START MATERIAL FOR THIS EXERCISE
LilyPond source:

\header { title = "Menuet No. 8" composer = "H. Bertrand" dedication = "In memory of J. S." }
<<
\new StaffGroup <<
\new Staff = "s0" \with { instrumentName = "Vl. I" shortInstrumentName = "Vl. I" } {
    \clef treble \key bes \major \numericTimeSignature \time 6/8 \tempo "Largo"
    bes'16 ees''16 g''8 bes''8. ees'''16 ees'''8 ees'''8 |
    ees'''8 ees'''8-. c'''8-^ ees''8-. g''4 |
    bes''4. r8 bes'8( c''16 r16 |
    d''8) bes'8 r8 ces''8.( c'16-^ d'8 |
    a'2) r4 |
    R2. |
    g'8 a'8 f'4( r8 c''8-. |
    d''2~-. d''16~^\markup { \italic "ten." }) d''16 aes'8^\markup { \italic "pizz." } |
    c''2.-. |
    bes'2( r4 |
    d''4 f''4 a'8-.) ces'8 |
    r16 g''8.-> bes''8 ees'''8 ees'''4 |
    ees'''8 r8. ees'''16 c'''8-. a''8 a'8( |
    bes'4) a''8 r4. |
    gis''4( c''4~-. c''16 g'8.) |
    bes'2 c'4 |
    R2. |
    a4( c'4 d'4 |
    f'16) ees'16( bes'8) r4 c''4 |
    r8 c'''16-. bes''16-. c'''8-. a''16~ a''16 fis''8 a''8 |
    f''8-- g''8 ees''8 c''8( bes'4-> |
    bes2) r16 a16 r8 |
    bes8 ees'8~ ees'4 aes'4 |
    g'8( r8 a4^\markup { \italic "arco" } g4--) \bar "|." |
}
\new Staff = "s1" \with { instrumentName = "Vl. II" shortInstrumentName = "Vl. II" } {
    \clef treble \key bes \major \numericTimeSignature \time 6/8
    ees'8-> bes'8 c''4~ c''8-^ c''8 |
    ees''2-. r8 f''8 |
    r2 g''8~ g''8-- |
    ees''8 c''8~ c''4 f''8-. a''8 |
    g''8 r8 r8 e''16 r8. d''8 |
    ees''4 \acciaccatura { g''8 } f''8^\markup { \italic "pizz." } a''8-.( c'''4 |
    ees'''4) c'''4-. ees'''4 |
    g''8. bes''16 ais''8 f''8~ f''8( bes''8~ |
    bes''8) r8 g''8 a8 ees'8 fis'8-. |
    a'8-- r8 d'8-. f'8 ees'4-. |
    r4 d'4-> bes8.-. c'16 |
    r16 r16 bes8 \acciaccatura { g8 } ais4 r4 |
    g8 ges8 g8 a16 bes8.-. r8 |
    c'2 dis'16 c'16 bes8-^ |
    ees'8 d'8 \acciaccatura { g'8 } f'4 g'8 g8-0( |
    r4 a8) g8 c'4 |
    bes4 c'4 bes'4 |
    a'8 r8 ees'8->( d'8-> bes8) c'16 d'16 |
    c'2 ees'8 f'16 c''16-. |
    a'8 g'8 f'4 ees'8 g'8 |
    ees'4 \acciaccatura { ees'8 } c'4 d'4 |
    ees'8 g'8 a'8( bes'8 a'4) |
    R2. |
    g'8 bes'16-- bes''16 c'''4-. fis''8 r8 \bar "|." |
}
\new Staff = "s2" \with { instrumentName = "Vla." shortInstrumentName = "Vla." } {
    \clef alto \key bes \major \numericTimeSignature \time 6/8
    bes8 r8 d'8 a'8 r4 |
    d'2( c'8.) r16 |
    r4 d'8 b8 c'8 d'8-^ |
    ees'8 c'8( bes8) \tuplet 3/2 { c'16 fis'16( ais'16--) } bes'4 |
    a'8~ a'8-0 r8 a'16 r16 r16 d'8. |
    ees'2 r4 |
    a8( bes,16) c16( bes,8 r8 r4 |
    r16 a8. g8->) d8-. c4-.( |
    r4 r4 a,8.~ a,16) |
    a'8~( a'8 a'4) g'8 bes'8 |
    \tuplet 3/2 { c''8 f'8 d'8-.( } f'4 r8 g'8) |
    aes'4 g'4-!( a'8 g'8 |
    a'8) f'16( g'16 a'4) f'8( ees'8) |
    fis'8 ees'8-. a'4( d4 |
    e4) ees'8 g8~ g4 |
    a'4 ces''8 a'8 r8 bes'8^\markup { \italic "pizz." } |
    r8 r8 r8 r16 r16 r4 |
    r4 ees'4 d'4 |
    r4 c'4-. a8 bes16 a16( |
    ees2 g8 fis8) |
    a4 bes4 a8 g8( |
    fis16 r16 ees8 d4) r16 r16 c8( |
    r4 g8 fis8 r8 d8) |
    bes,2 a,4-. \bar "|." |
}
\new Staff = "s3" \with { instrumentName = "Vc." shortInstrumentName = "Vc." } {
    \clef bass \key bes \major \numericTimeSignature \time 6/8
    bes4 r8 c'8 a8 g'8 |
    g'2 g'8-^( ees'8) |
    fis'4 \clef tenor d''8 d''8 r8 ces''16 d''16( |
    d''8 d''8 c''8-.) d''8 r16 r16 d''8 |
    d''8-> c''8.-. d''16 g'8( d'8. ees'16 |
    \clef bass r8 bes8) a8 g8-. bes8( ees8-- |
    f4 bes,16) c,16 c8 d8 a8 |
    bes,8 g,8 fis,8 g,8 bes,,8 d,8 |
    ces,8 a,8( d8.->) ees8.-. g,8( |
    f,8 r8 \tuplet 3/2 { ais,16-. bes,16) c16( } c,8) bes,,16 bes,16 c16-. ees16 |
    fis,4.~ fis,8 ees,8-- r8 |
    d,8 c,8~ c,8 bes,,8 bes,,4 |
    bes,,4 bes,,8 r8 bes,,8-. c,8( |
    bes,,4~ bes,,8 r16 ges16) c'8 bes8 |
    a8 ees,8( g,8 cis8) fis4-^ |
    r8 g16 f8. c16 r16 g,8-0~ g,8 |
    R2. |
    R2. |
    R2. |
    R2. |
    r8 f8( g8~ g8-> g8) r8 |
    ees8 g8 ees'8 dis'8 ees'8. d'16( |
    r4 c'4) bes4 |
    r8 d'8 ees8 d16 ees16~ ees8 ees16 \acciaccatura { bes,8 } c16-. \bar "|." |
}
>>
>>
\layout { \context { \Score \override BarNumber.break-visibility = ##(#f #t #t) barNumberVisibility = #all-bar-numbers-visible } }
END MATERIAL FOR THIS EXERCISE
— EXERCISE TASK —
Reproduce the rows above, renaming each occurrence of "Largo" to "Andante" and leaving everything else unchanged.

— SOLUTION TO THIS EXERCISE —
LilyPond source:

\header { title = "Menuet No. 8" composer = "H. Bertrand" dedication = "In memory of J. S." }
<<
\new StaffGroup <<
\new Staff = "s0" \with { instrumentName = "Vl. I" shortInstrumentName = "Vl. I" } {
    \clef treble \key bes \major \numericTimeSignature \time 6/8 \tempo "Andante"
    bes'16 ees''16 g''8 bes''8. ees'''16 ees'''8 ees'''8 |
    ees'''8 ees'''8-. c'''8-^ ees''8-. g''4 |
    bes''4. r8 bes'8( c''16 r16 |
    d''8) bes'8 r8 ces''8.( c'16-^ d'8 |
    a'2) r4 |
    R2. |
    g'8 a'8 f'4( r8 c''8-. |
    d''2~-. d''16~^\markup { \italic "ten." }) d''16 aes'8^\markup { \italic "pizz." } |
    c''2.-. |
    bes'2( r4 |
    d''4 f''4 a'8-.) ces'8 |
    r16 g''8.-> bes''8 ees'''8 ees'''4 |
    ees'''8 r8. ees'''16 c'''8-. a''8 a'8( |
    bes'4) a''8 r4. |
    gis''4( c''4~-. c''16 g'8.) |
    bes'2 c'4 |
    R2. |
    a4( c'4 d'4 |
    f'16) ees'16( bes'8) r4 c''4 |
    r8 c'''16-. bes''16-. c'''8-. a''16~ a''16 fis''8 a''8 |
    f''8-- g''8 ees''8 c''8( bes'4-> |
    bes2) r16 a16 r8 |
    bes8 ees'8~ ees'4 aes'4 |
    g'8( r8 a4^\markup { \italic "arco" } g4--) \bar "|." |
}
\new Staff = "s1" \with { instrumentName = "Vl. II" shortInstrumentName = "Vl. II" } {
    \clef treble \key bes \major \numericTimeSignature \time 6/8
    ees'8-> bes'8 c''4~ c''8-^ c''8 |
    ees''2-. r8 f''8 |
    r2 g''8~ g''8-- |
    ees''8 c''8~ c''4 f''8-. a''8 |
    g''8 r8 r8 e''16 r8. d''8 |
    ees''4 \acciaccatura { g''8 } f''8^\markup { \italic "pizz." } a''8-.( c'''4 |
    ees'''4) c'''4-. ees'''4 |
    g''8. bes''16 ais''8 f''8~ f''8( bes''8~ |
    bes''8) r8 g''8 a8 ees'8 fis'8-. |
    a'8-- r8 d'8-. f'8 ees'4-. |
    r4 d'4-> bes8.-. c'16 |
    r16 r16 bes8 \acciaccatura { g8 } ais4 r4 |
    g8 ges8 g8 a16 bes8.-. r8 |
    c'2 dis'16 c'16 bes8-^ |
    ees'8 d'8 \acciaccatura { g'8 } f'4 g'8 g8-0( |
    r4 a8) g8 c'4 |
    bes4 c'4 bes'4 |
    a'8 r8 ees'8->( d'8-> bes8) c'16 d'16 |
    c'2 ees'8 f'16 c''16-. |
    a'8 g'8 f'4 ees'8 g'8 |
    ees'4 \acciaccatura { ees'8 } c'4 d'4 |
    ees'8 g'8 a'8( bes'8 a'4) |
    R2. |
    g'8 bes'16-- bes''16 c'''4-. fis''8 r8 \bar "|." |
}
\new Staff = "s2" \with { instrumentName = "Vla." shortInstrumentName = "Vla." } {
    \clef alto \key bes \major \numericTimeSignature \time 6/8
    bes8 r8 d'8 a'8 r4 |
    d'2( c'8.) r16 |
    r4 d'8 b8 c'8 d'8-^ |
    ees'8 c'8( bes8) \tuplet 3/2 { c'16 fis'16( ais'16--) } bes'4 |
    a'8~ a'8-0 r8 a'16 r16 r16 d'8. |
    ees'2 r4 |
    a8( bes,16) c16( bes,8 r8 r4 |
    r16 a8. g8->) d8-. c4-.( |
    r4 r4 a,8.~ a,16) |
    a'8~( a'8 a'4) g'8 bes'8 |
    \tuplet 3/2 { c''8 f'8 d'8-.( } f'4 r8 g'8) |
    aes'4 g'4-!( a'8 g'8 |
    a'8) f'16( g'16 a'4) f'8( ees'8) |
    fis'8 ees'8-. a'4( d4 |
    e4) ees'8 g8~ g4 |
    a'4 ces''8 a'8 r8 bes'8^\markup { \italic "pizz." } |
    r8 r8 r8 r16 r16 r4 |
    r4 ees'4 d'4 |
    r4 c'4-. a8 bes16 a16( |
    ees2 g8 fis8) |
    a4 bes4 a8 g8( |
    fis16 r16 ees8 d4) r16 r16 c8( |
    r4 g8 fis8 r8 d8) |
    bes,2 a,4-. \bar "|." |
}
\new Staff = "s3" \with { instrumentName = "Vc." shortInstrumentName = "Vc." } {
    \clef bass \key bes \major \numericTimeSignature \time 6/8
    bes4 r8 c'8 a8 g'8 |
    g'2 g'8-^( ees'8) |
    fis'4 \clef tenor d''8 d''8 r8 ces''16 d''16( |
    d''8 d''8 c''8-.) d''8 r16 r16 d''8 |
    d''8-> c''8.-. d''16 g'8( d'8. ees'16 |
    \clef bass r8 bes8) a8 g8-. bes8( ees8-- |
    f4 bes,16) c,16 c8 d8 a8 |
    bes,8 g,8 fis,8 g,8 bes,,8 d,8 |
    ces,8 a,8( d8.->) ees8.-. g,8( |
    f,8 r8 \tuplet 3/2 { ais,16-. bes,16) c16( } c,8) bes,,16 bes,16 c16-. ees16 |
    fis,4.~ fis,8 ees,8-- r8 |
    d,8 c,8~ c,8 bes,,8 bes,,4 |
    bes,,4 bes,,8 r8 bes,,8-. c,8( |
    bes,,4~ bes,,8 r16 ges16) c'8 bes8 |
    a8 ees,8( g,8 cis8) fis4-^ |
    r8 g16 f8. c16 r16 g,8-0~ g,8 |
    R2. |
    R2. |
    R2. |
    R2. |
    r8 f8( g8~ g8-> g8) r8 |
    ees8 g8 ees'8 dis'8 ees'8. d'16( |
    r4 c'4) bes4 |
    r8 d'8 ees8 d16 ees16~ ees8 ees16 \acciaccatura { bes,8 } c16-. \bar "|." |
}
>>
>>
\layout { \context { \Score \override BarNumber.break-visibility = ##(#f #t #t) barNumberVisibility = #all-bar-numbers-visible } }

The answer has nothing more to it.